Prompt: Lines in the listing below that contain the string "plus" are to be found and copied.

Supplied records:
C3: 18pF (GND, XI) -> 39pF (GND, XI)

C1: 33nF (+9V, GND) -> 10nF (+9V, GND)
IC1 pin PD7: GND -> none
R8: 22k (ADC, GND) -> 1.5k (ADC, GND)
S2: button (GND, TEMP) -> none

* * *

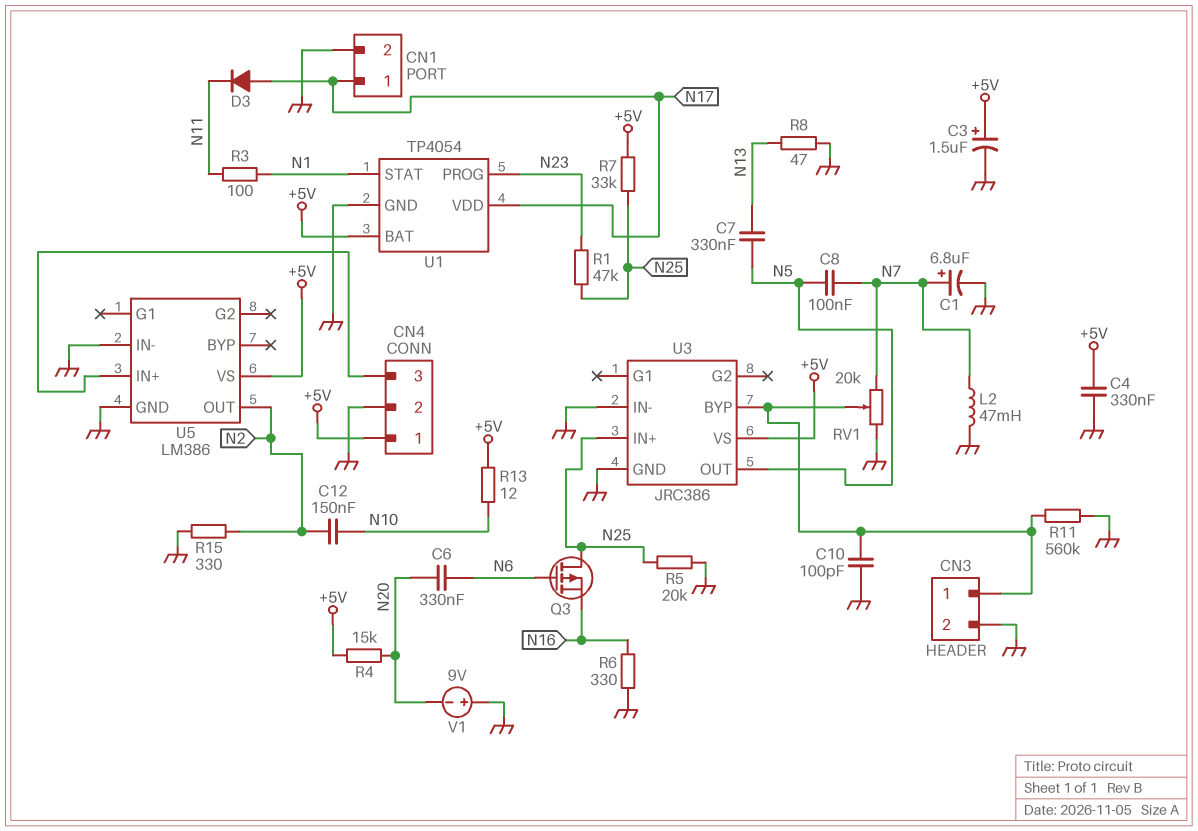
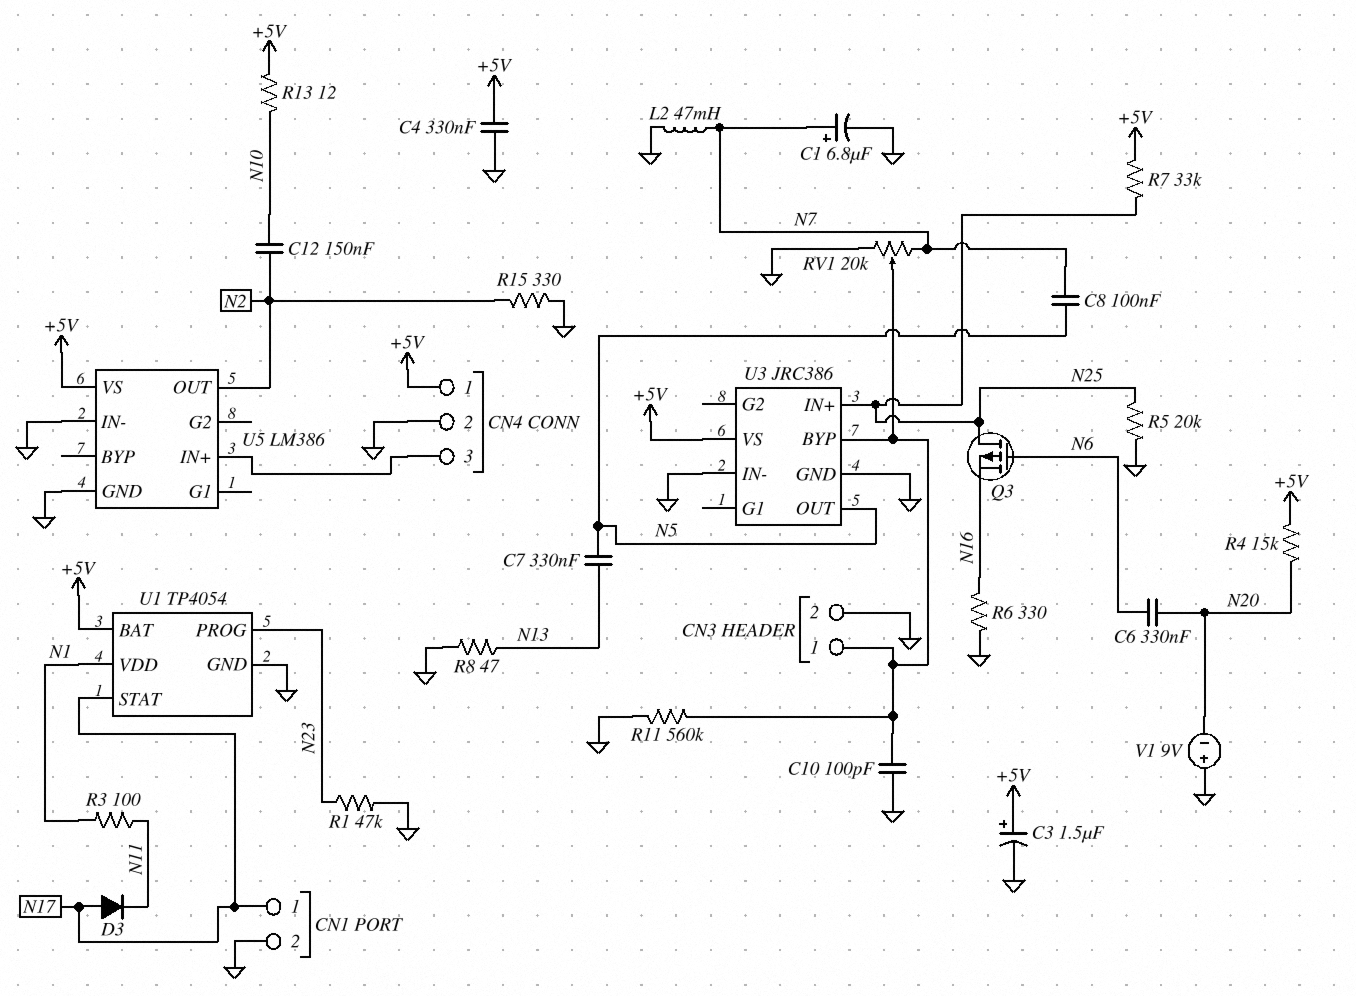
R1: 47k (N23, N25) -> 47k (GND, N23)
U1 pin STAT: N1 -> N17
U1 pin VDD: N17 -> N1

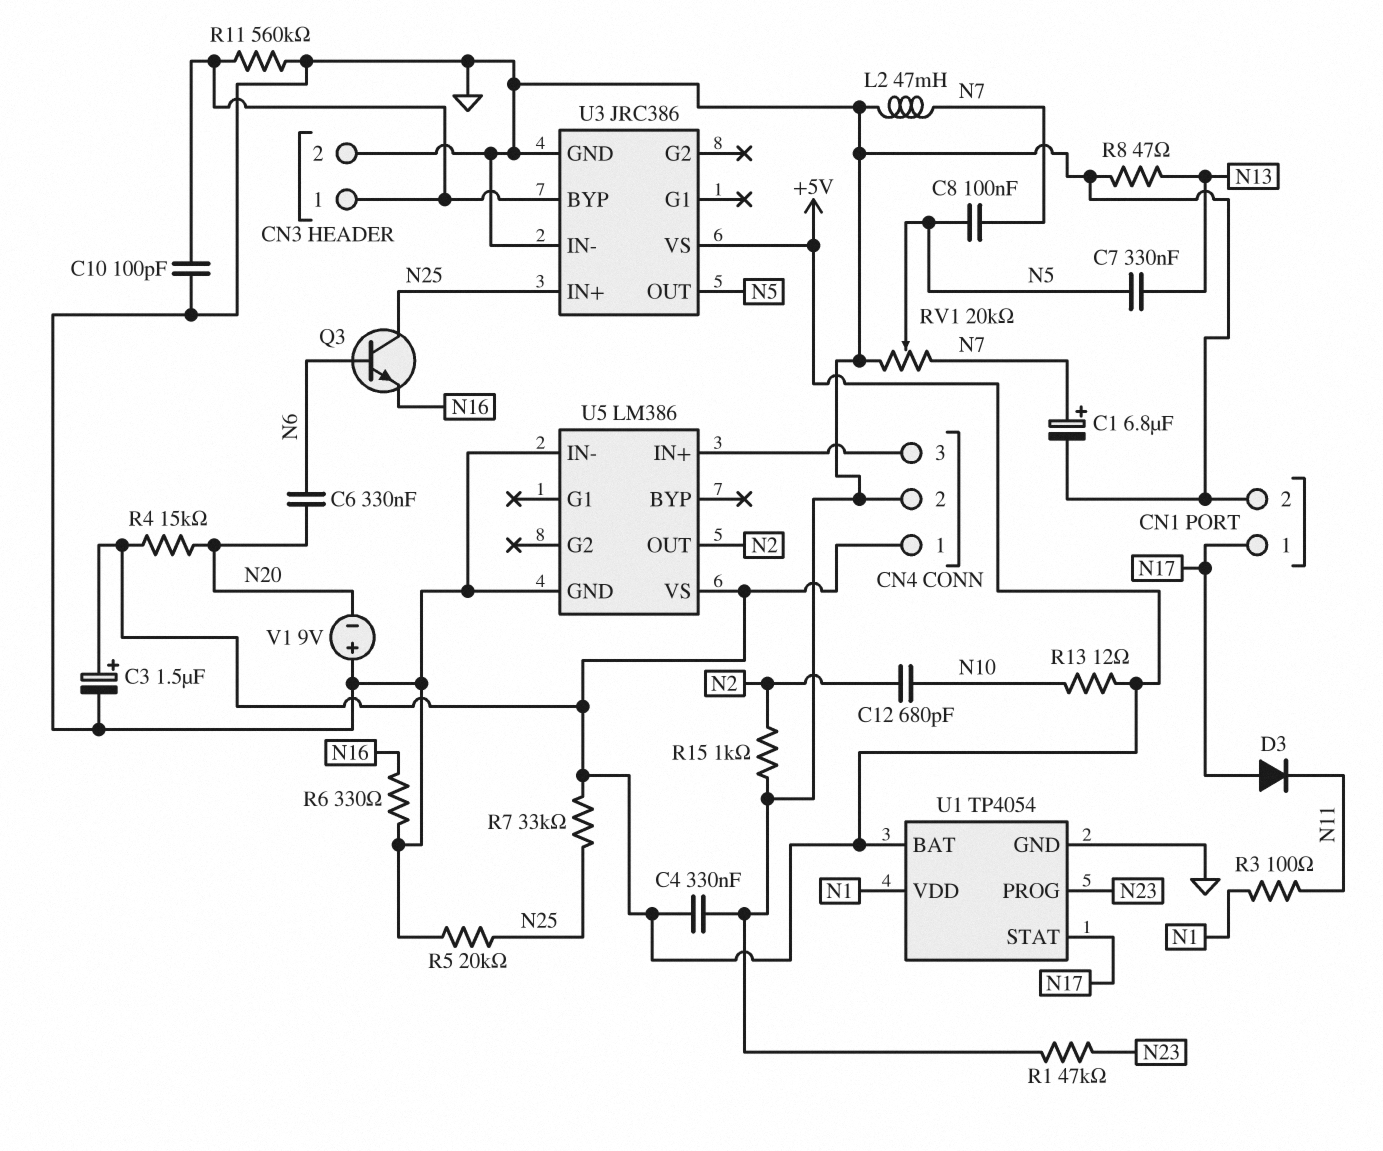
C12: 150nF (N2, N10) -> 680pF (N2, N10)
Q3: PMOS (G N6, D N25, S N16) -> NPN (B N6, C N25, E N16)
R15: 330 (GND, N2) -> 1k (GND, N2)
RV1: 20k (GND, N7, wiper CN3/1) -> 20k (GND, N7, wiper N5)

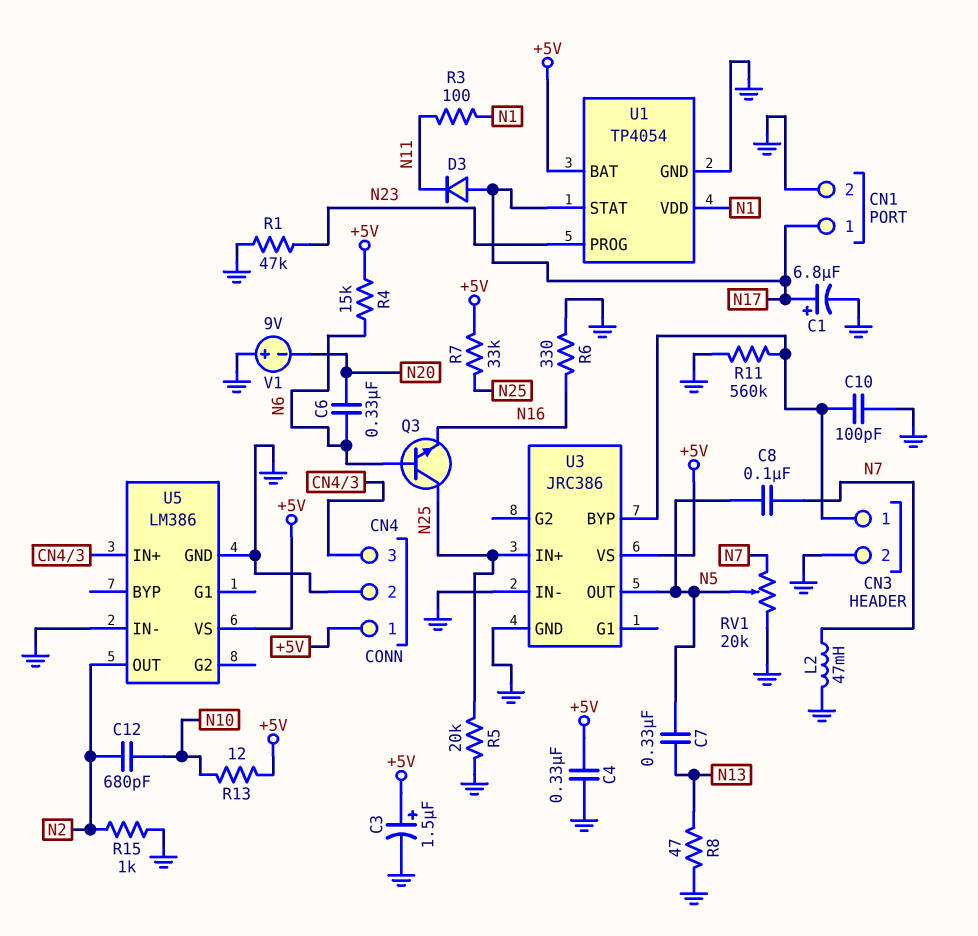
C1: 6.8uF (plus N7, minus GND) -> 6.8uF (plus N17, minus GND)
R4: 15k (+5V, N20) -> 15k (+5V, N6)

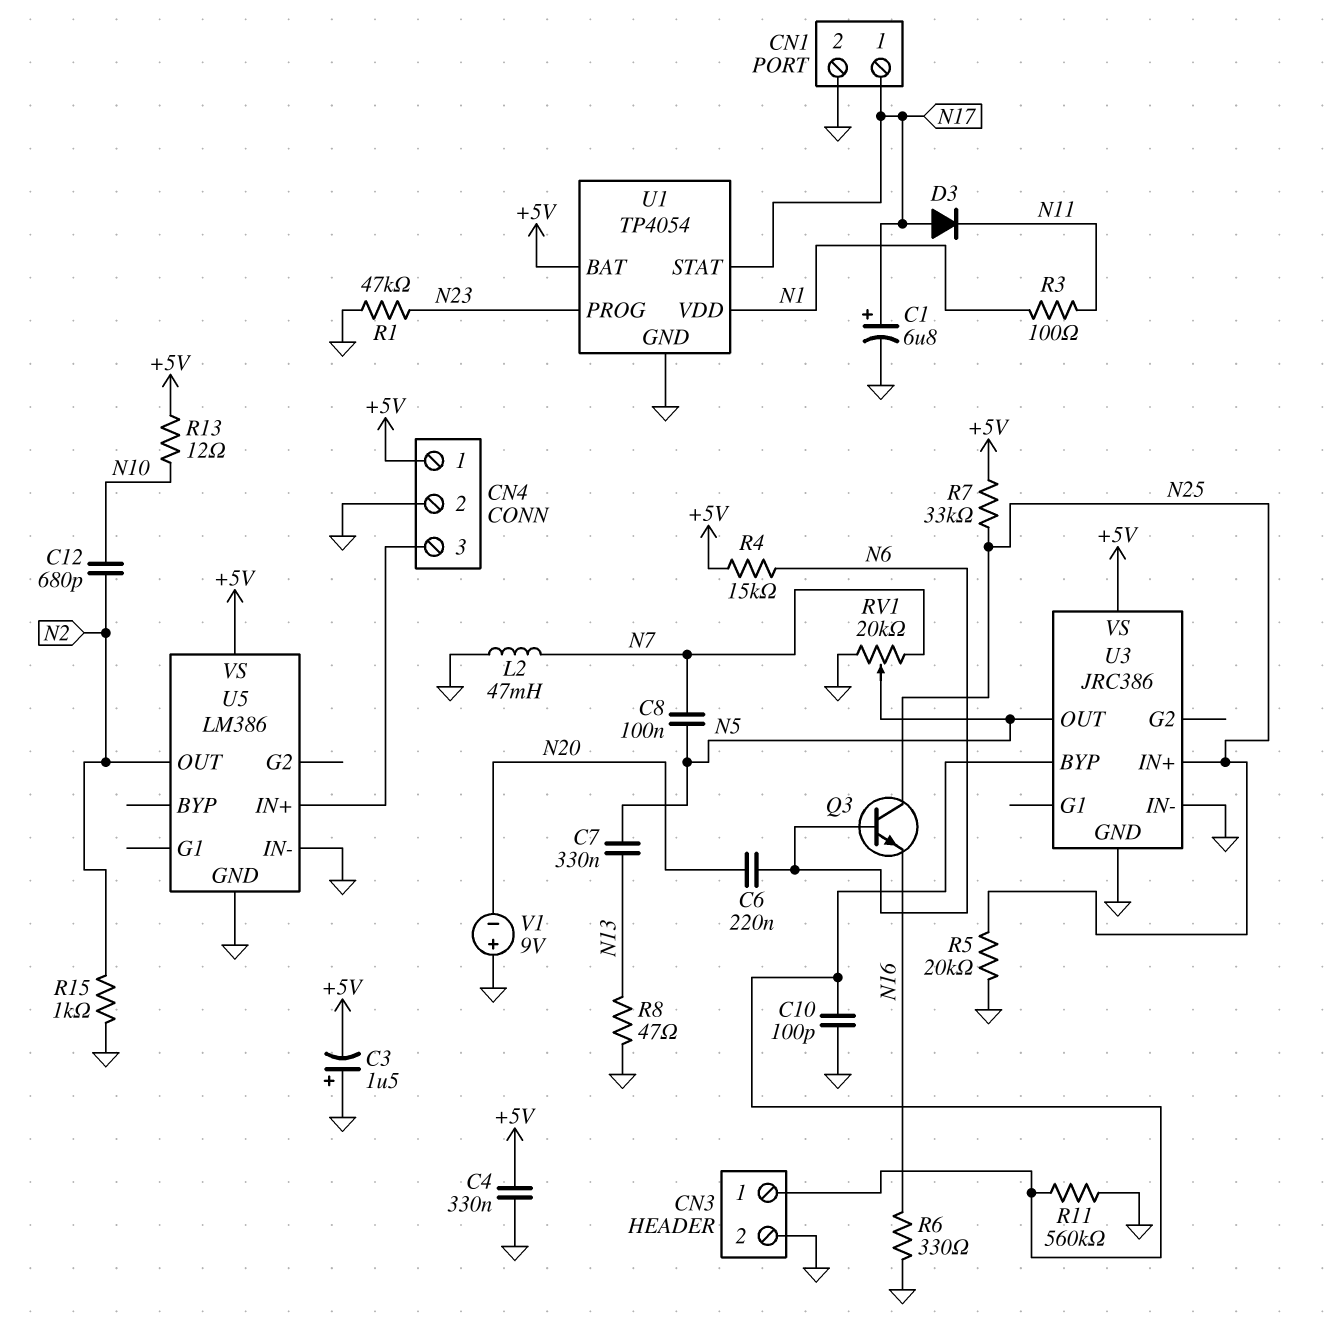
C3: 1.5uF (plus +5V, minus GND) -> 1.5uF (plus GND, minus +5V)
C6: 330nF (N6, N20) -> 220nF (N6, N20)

---

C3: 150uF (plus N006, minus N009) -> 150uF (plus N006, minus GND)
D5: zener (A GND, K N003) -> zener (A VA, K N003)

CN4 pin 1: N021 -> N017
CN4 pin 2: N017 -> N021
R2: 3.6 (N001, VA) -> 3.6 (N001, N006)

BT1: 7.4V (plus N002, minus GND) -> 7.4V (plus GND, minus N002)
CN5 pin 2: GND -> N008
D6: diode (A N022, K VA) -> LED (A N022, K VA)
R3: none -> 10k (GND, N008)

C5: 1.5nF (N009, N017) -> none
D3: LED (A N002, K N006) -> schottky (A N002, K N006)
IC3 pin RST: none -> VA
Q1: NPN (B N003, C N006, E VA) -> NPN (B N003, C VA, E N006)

Result of the task:
C1: 6.8uF (plus N7, minus GND) -> 6.8uF (plus N17, minus GND)
C3: 1.5uF (plus +5V, minus GND) -> 1.5uF (plus GND, minus +5V)
C3: 150uF (plus N006, minus N009) -> 150uF (plus N006, minus GND)
BT1: 7.4V (plus N002, minus GND) -> 7.4V (plus GND, minus N002)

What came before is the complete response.